Work required: Return the full listing character for character, without its pictures.

-------------------------

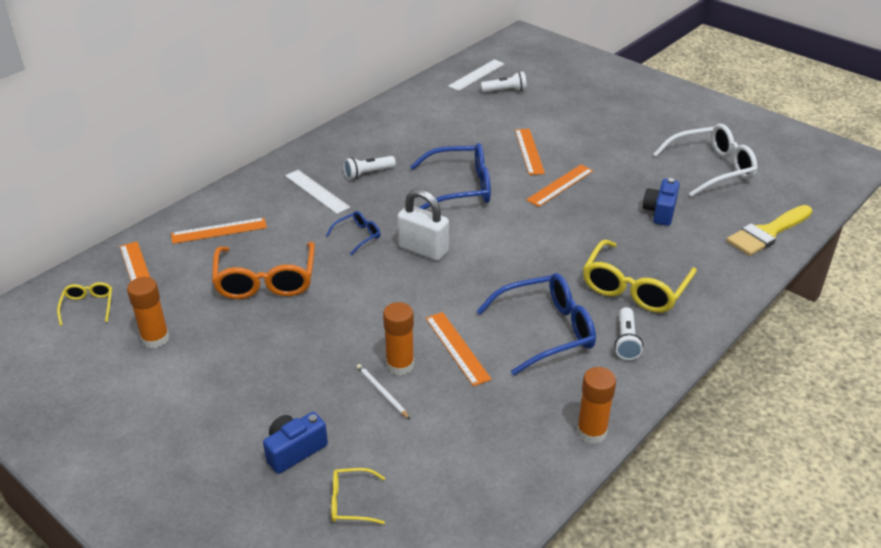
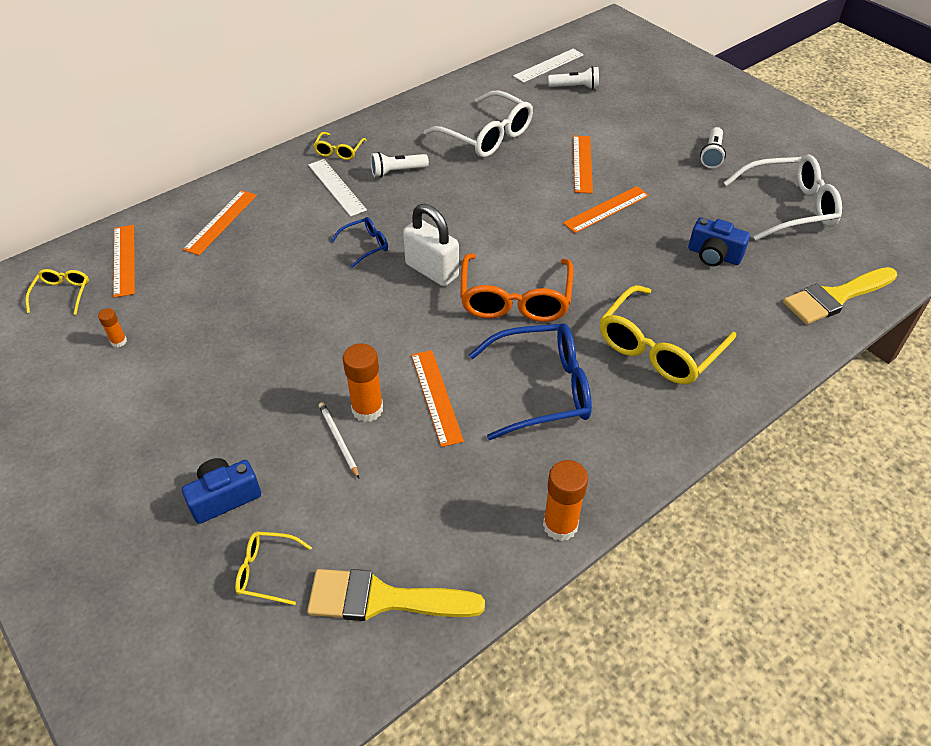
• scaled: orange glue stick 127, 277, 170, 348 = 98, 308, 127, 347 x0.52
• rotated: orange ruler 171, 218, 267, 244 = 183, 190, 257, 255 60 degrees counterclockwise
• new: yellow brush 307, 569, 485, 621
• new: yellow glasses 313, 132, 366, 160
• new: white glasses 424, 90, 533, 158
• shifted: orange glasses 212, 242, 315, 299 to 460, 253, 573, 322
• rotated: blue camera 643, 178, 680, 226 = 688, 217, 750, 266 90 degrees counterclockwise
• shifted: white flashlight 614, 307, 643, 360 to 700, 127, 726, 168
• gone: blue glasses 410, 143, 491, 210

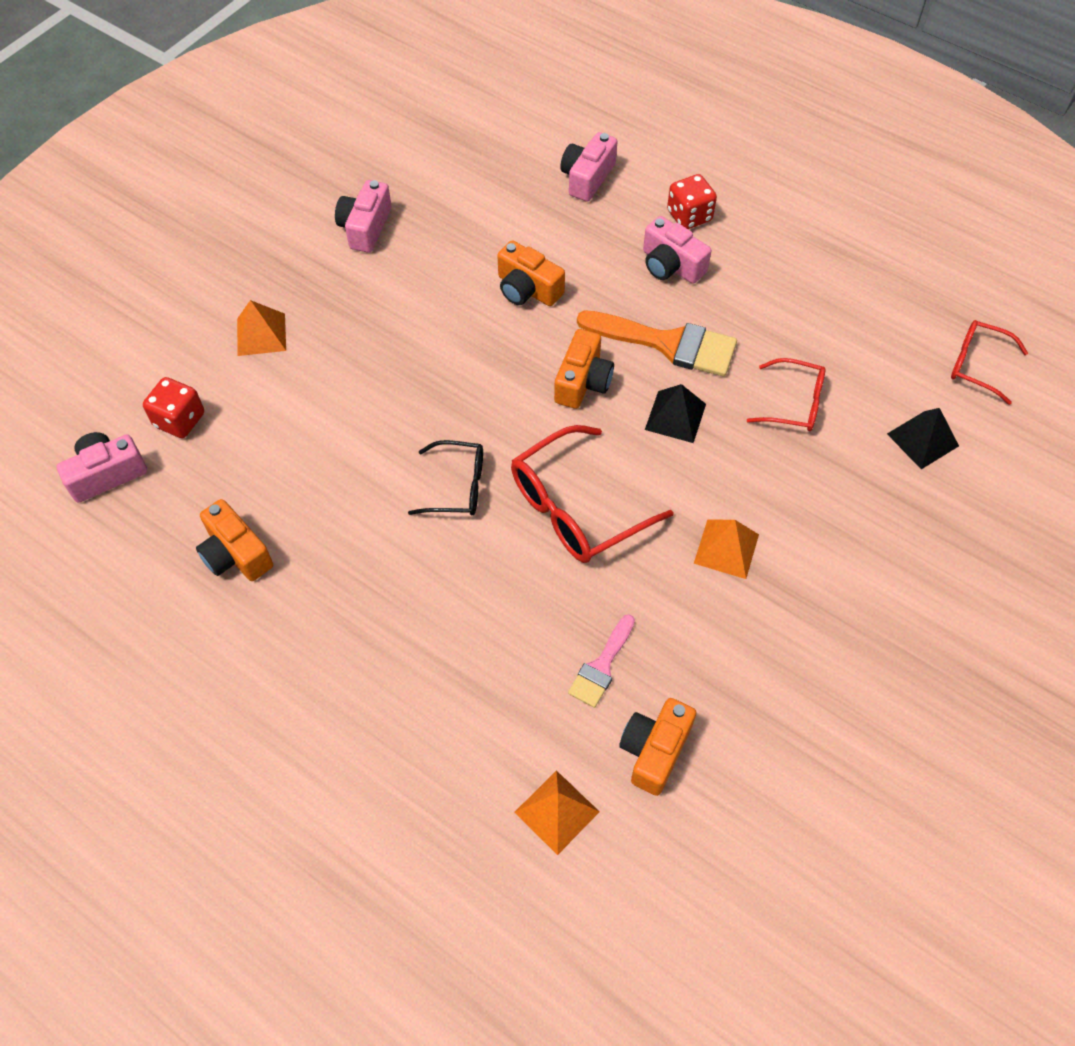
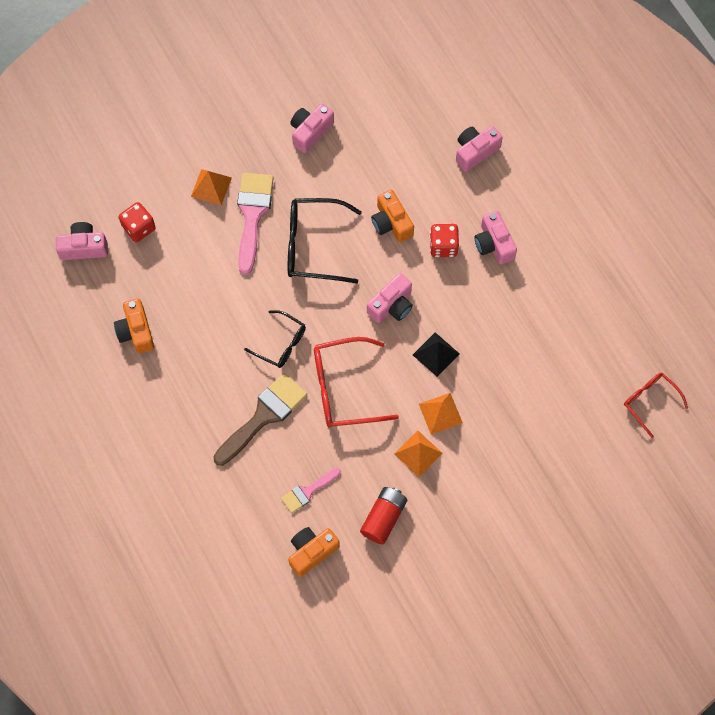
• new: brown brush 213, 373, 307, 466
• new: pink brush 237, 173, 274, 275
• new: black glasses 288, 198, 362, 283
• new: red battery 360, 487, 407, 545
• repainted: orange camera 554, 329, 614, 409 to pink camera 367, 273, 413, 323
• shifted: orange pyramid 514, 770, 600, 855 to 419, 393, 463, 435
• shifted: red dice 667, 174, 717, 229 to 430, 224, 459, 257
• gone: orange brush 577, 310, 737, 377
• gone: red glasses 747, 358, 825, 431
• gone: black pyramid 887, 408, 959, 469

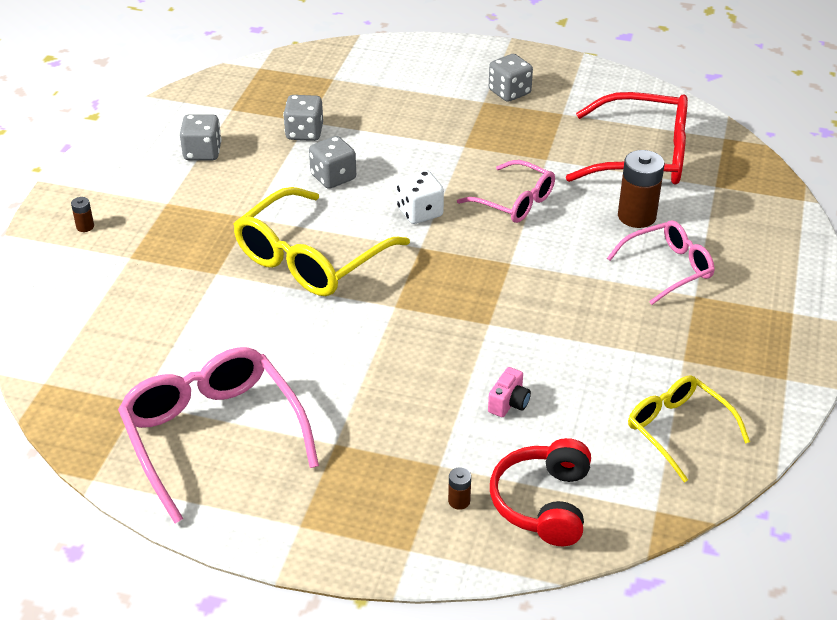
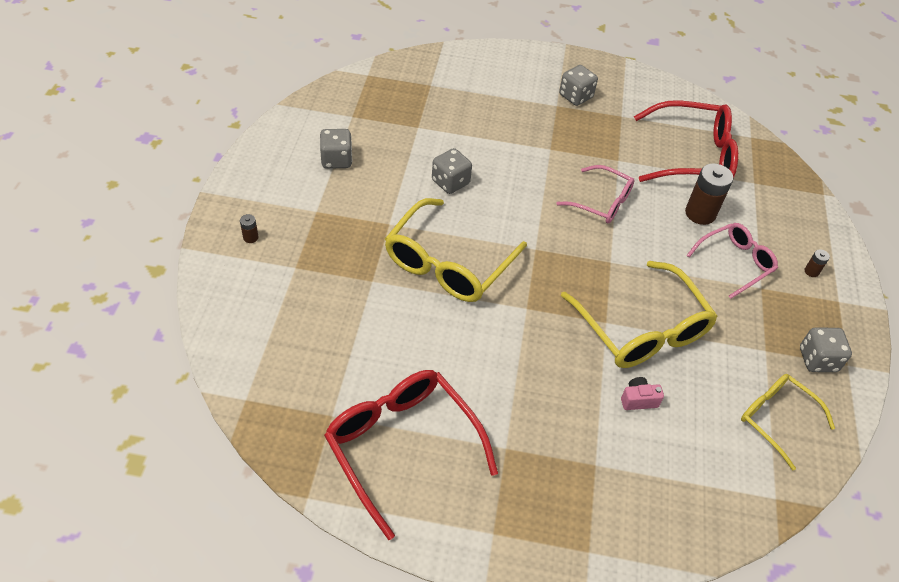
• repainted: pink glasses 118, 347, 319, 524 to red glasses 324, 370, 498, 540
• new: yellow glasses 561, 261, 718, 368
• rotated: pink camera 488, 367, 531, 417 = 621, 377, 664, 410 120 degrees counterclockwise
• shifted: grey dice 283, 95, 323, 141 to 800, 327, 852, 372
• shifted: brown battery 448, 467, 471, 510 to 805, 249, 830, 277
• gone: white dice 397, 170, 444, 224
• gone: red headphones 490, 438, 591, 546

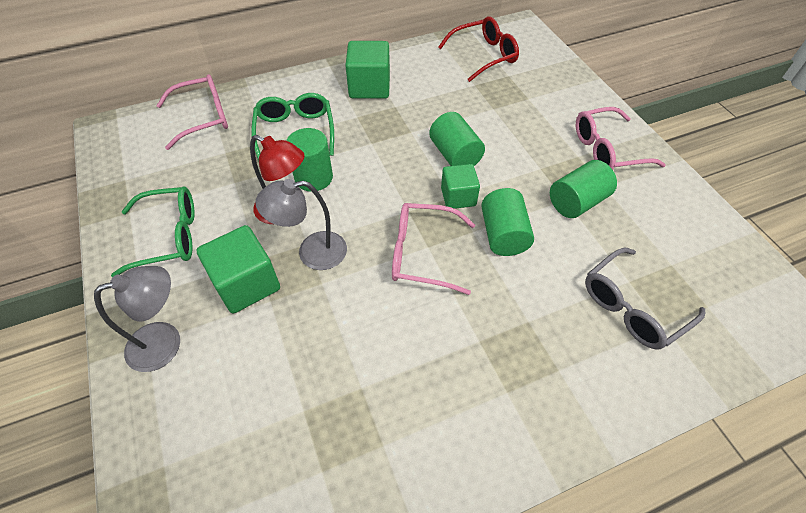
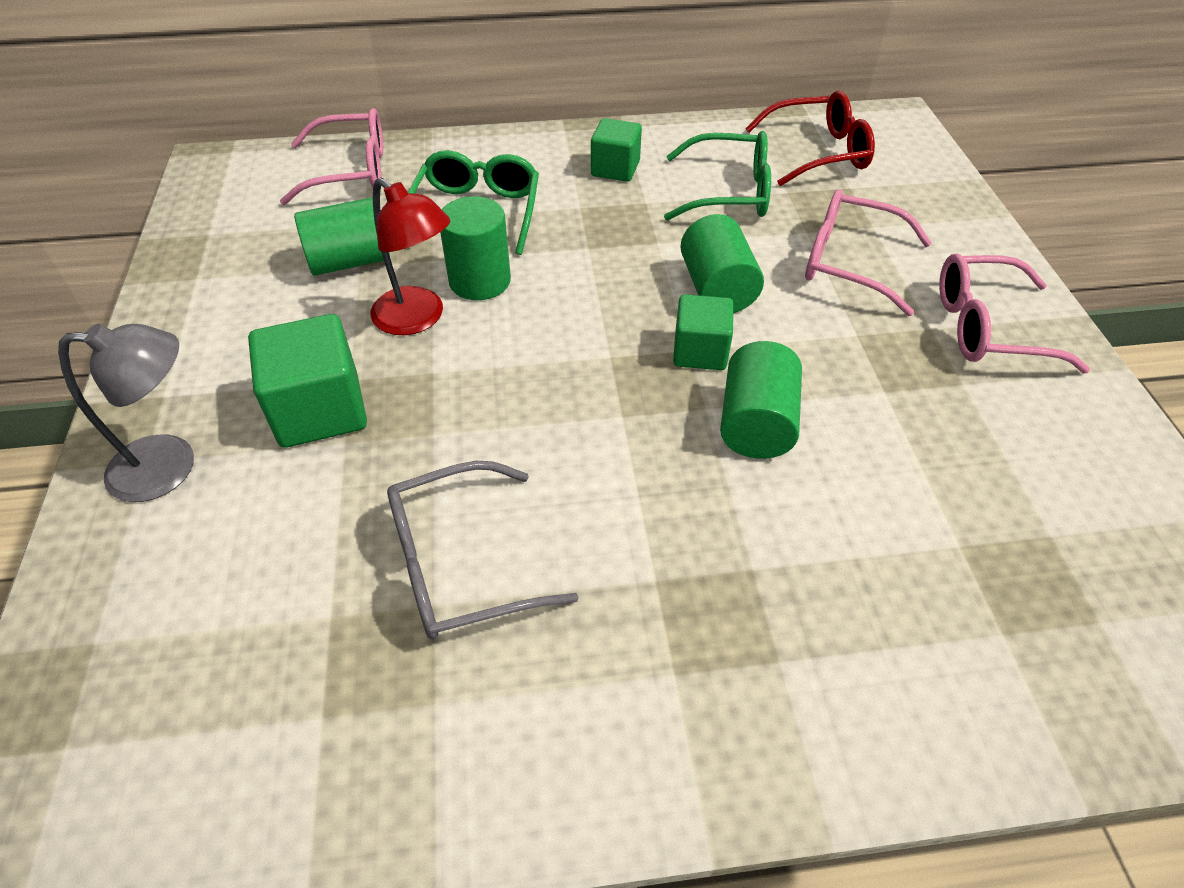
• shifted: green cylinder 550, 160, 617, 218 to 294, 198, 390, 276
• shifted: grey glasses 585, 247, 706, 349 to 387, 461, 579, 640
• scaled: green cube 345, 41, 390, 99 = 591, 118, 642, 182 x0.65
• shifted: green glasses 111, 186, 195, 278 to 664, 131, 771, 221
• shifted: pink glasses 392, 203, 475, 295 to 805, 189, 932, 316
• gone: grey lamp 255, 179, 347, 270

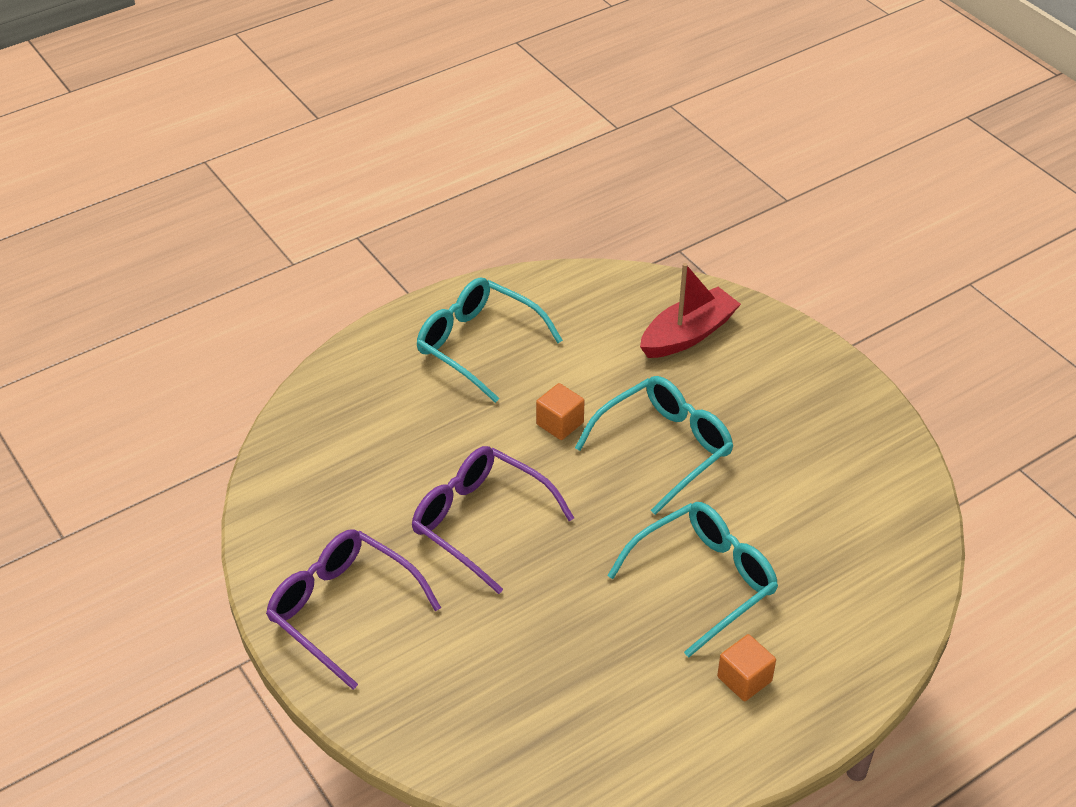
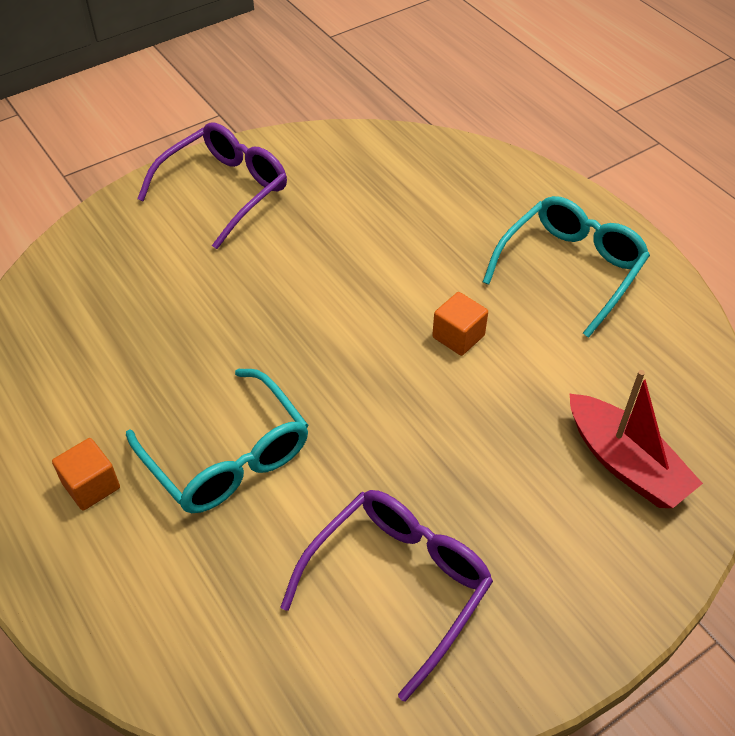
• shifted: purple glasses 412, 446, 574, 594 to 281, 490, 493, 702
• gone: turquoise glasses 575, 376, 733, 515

-------------------------

Response area:
• scaled: orange glue stick 127, 277, 170, 348 = 98, 308, 127, 347 x0.52
• rotated: orange ruler 171, 218, 267, 244 = 183, 190, 257, 255 60 degrees counterclockwise
• new: yellow brush 307, 569, 485, 621
• new: yellow glasses 313, 132, 366, 160
• new: white glasses 424, 90, 533, 158
• shifted: orange glasses 212, 242, 315, 299 to 460, 253, 573, 322
• rotated: blue camera 643, 178, 680, 226 = 688, 217, 750, 266 90 degrees counterclockwise
• shifted: white flashlight 614, 307, 643, 360 to 700, 127, 726, 168
• gone: blue glasses 410, 143, 491, 210

• new: brown brush 213, 373, 307, 466
• new: pink brush 237, 173, 274, 275
• new: black glasses 288, 198, 362, 283
• new: red battery 360, 487, 407, 545
• repainted: orange camera 554, 329, 614, 409 to pink camera 367, 273, 413, 323
• shifted: orange pyramid 514, 770, 600, 855 to 419, 393, 463, 435
• shifted: red dice 667, 174, 717, 229 to 430, 224, 459, 257
• gone: orange brush 577, 310, 737, 377
• gone: red glasses 747, 358, 825, 431
• gone: black pyramid 887, 408, 959, 469

• repainted: pink glasses 118, 347, 319, 524 to red glasses 324, 370, 498, 540
• new: yellow glasses 561, 261, 718, 368
• rotated: pink camera 488, 367, 531, 417 = 621, 377, 664, 410 120 degrees counterclockwise
• shifted: grey dice 283, 95, 323, 141 to 800, 327, 852, 372
• shifted: brown battery 448, 467, 471, 510 to 805, 249, 830, 277
• gone: white dice 397, 170, 444, 224
• gone: red headphones 490, 438, 591, 546

• shifted: green cylinder 550, 160, 617, 218 to 294, 198, 390, 276
• shifted: grey glasses 585, 247, 706, 349 to 387, 461, 579, 640
• scaled: green cube 345, 41, 390, 99 = 591, 118, 642, 182 x0.65
• shifted: green glasses 111, 186, 195, 278 to 664, 131, 771, 221
• shifted: pink glasses 392, 203, 475, 295 to 805, 189, 932, 316
• gone: grey lamp 255, 179, 347, 270

• shifted: purple glasses 412, 446, 574, 594 to 281, 490, 493, 702
• gone: turquoise glasses 575, 376, 733, 515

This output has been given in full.